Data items
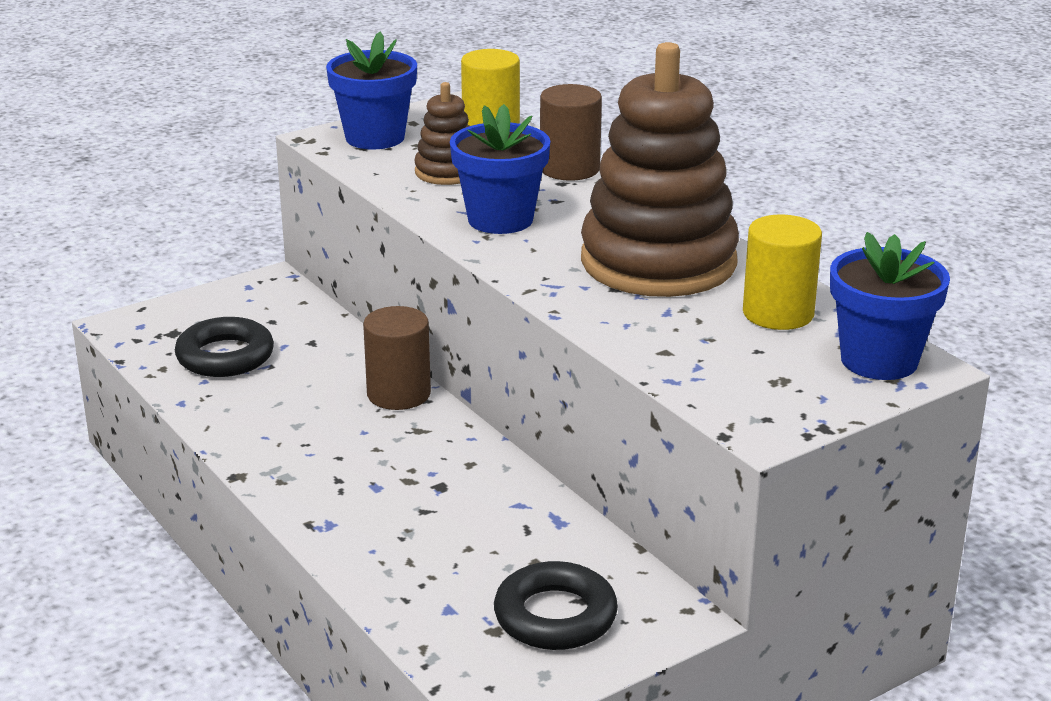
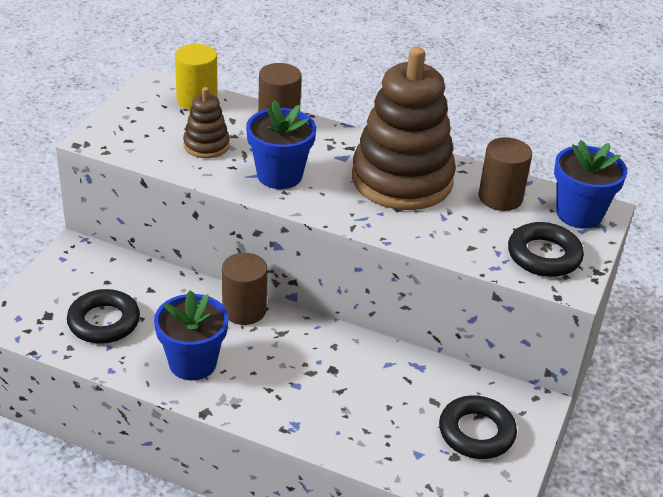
camera: 35 degrees left, 10 degrees up
(375, 137) = (128, 129): blue flower pot -> blue flower pot (192, 363)
(762, 388) = (544, 255): none -> black ring
(778, 313) = (500, 198): yellow cylinder -> brown cylinder

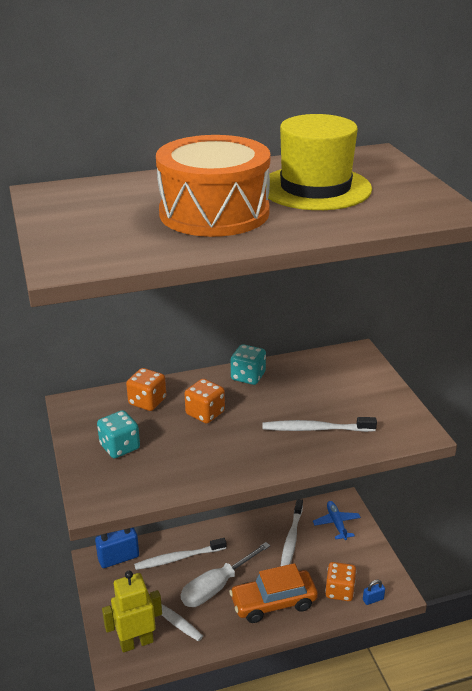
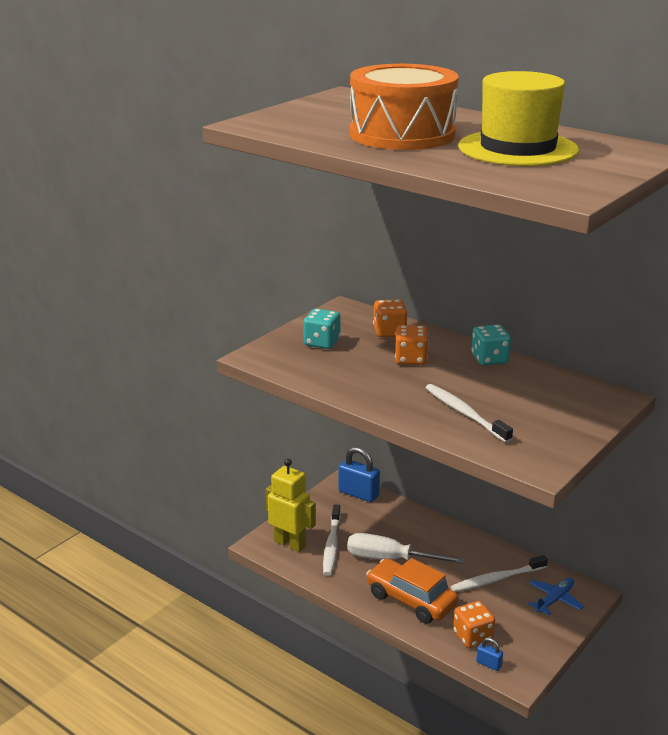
camera: 55 degrees right, 5 degrees down
(178, 558) = (395, 524): white toothbrush -> none

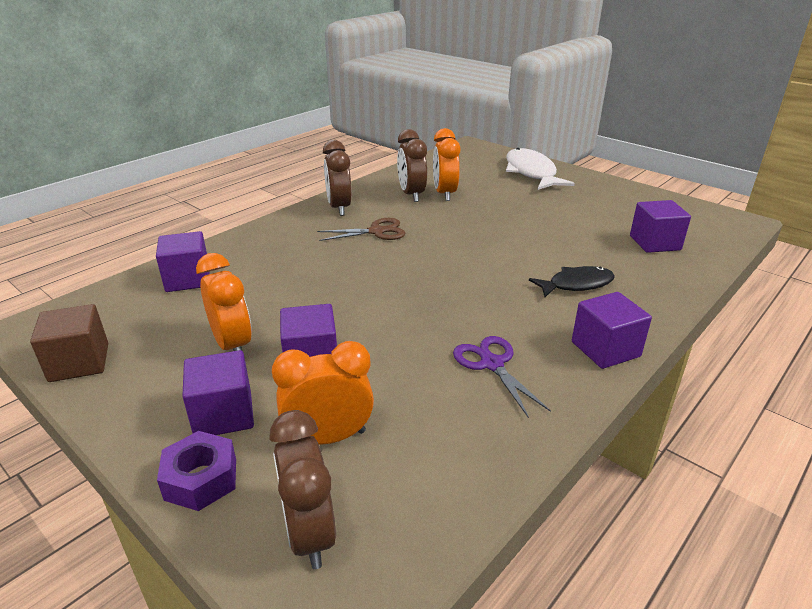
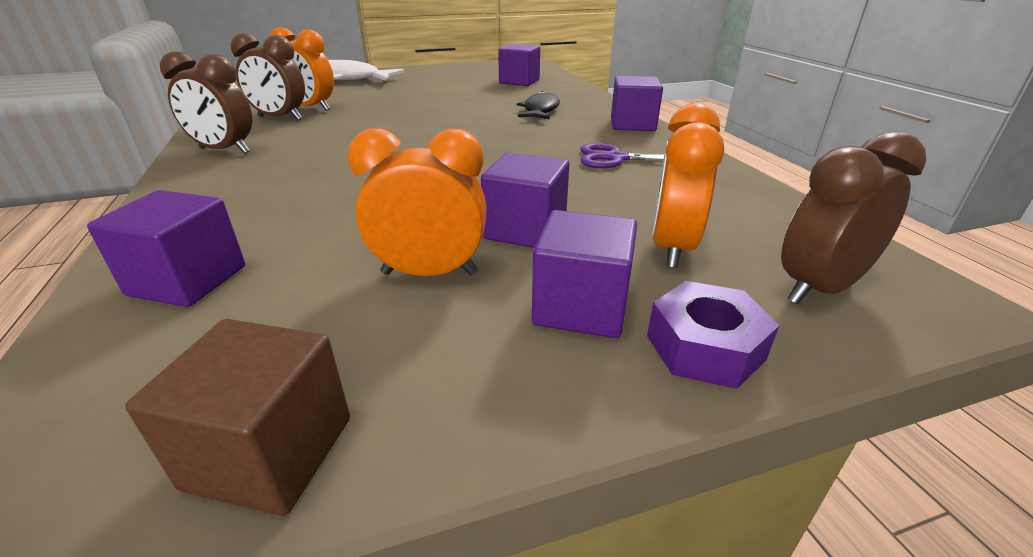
camera: 60 degrees left, 0 degrees up
(309, 533) = (818, 289): brown clock -> brown clock turned 135 degrees clockwise
(377, 231) = (320, 147): brown scissors -> none

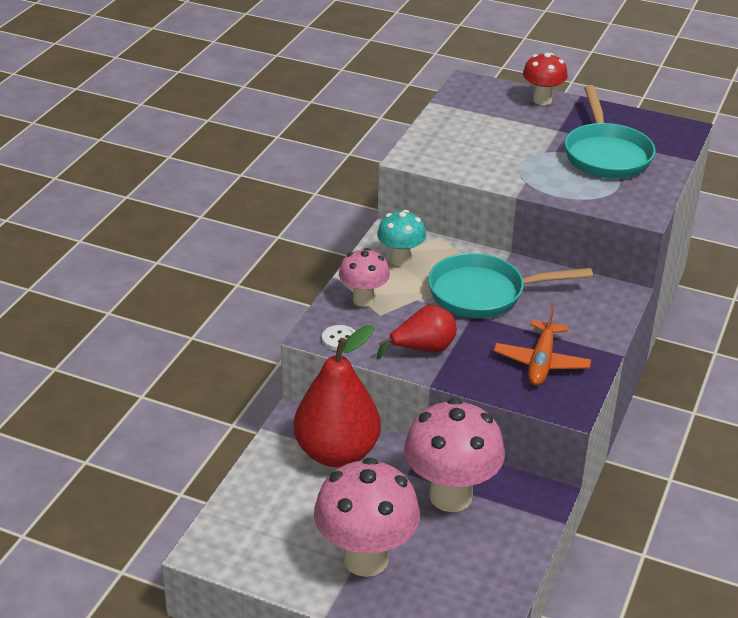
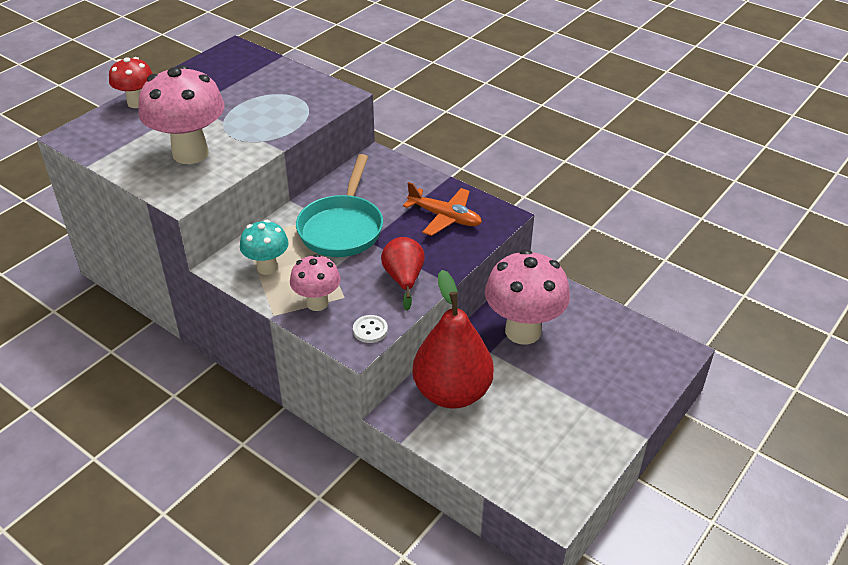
camera: 75 degrees left, 5 degrees up
(366, 559) = (584, 398): pink mushroom -> pink mushroom (190, 153)
(606, 154) = (248, 92): turquoise pan -> none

### [Required action]
Transcribe all the data word for word; the images stay out.

### [Solution for this task]
camera: 35 degrees left, 10 degrees up
(375, 137) = (128, 129): blue flower pot -> blue flower pot (192, 363)
(762, 388) = (544, 255): none -> black ring
(778, 313) = (500, 198): yellow cylinder -> brown cylinder

camera: 55 degrees right, 5 degrees down
(178, 558) = (395, 524): white toothbrush -> none

camera: 60 degrees left, 0 degrees up
(309, 533) = (818, 289): brown clock -> brown clock turned 135 degrees clockwise
(377, 231) = (320, 147): brown scissors -> none

camera: 75 degrees left, 5 degrees up
(366, 559) = (584, 398): pink mushroom -> pink mushroom (190, 153)
(606, 154) = (248, 92): turquoise pan -> none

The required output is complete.